Brief
Word for word, repeat the data; no picture should appear in the result.

Dataset
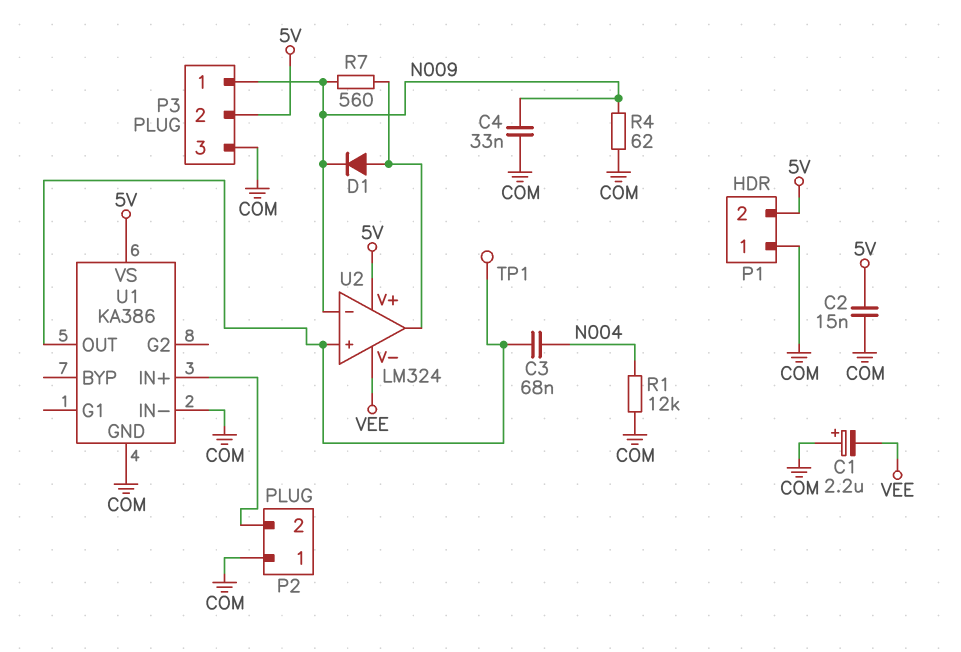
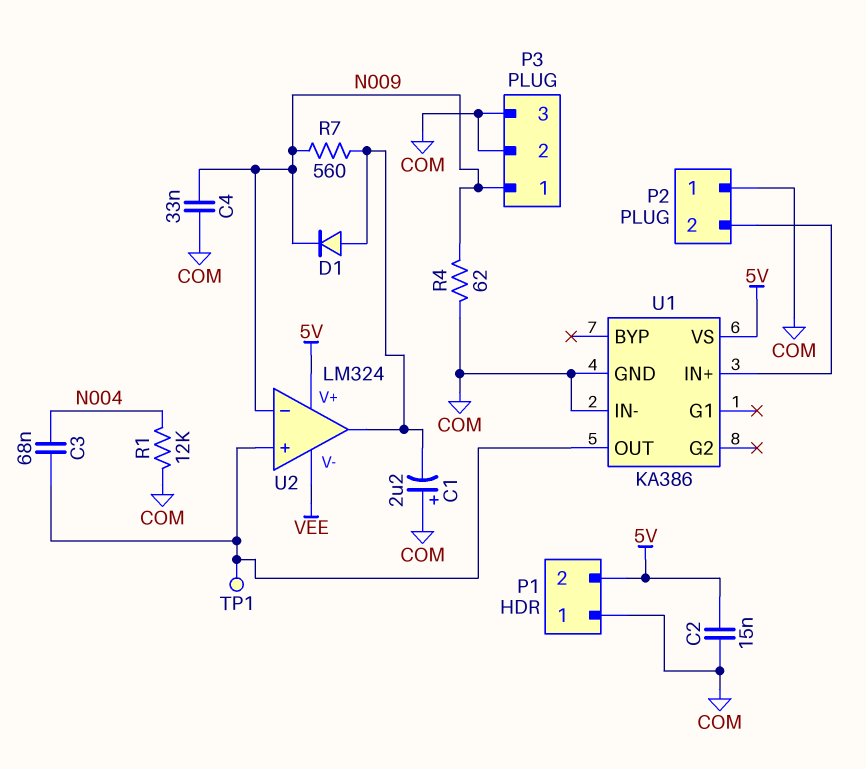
C1: 2.2uF (plus COM, minus VEE) -> 2.2uF (plus COM, minus U2/out)
P3 pin 2: 5V -> COM

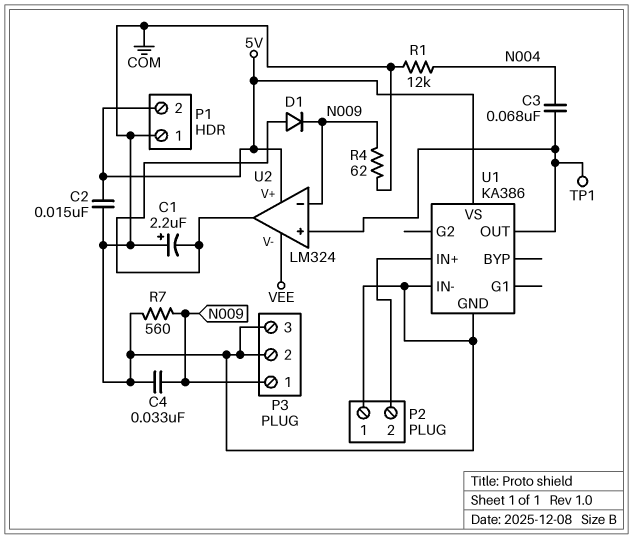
R7: 560 (N009, U2/out) -> 560 (COM, N009)

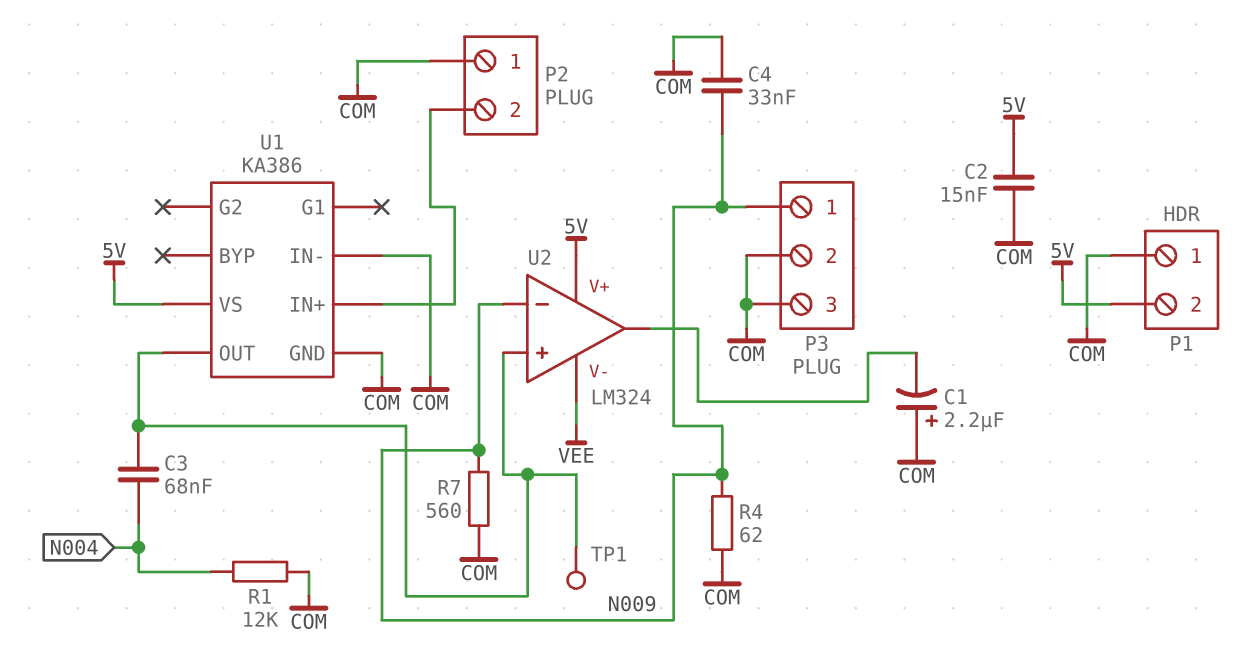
D1: diode (A U2/out, K N009) -> none

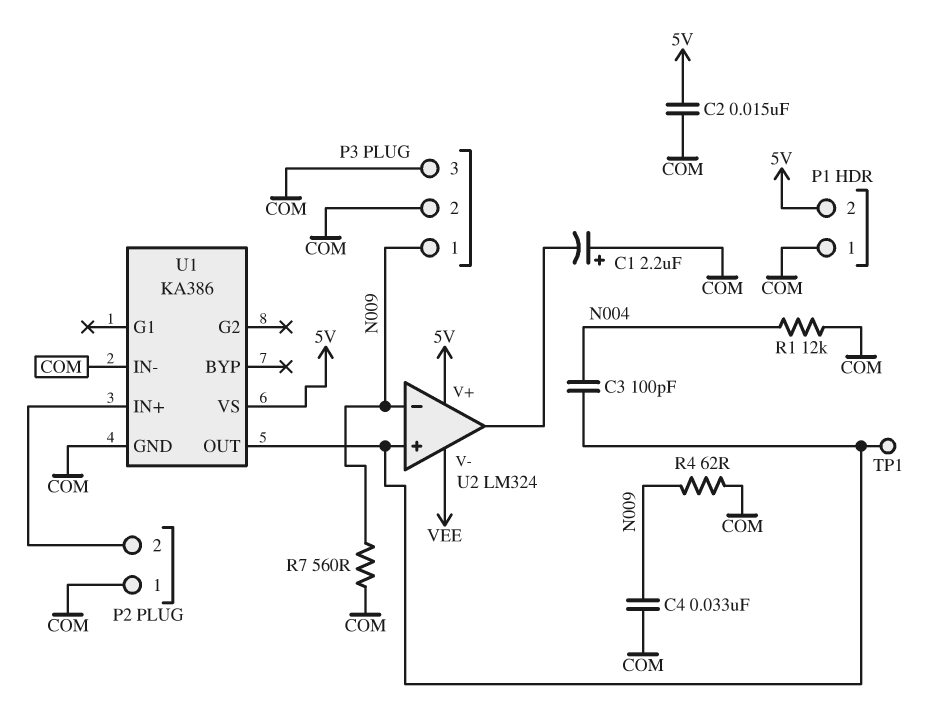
C3: 68nF (N004, U1/OUT) -> 100pF (N004, U1/OUT)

Solution to this exercise
C1: 2.2uF (plus COM, minus VEE) -> 2.2uF (plus COM, minus U2/out)
P3 pin 2: 5V -> COM

R7: 560 (N009, U2/out) -> 560 (COM, N009)

D1: diode (A U2/out, K N009) -> none

C3: 68nF (N004, U1/OUT) -> 100pF (N004, U1/OUT)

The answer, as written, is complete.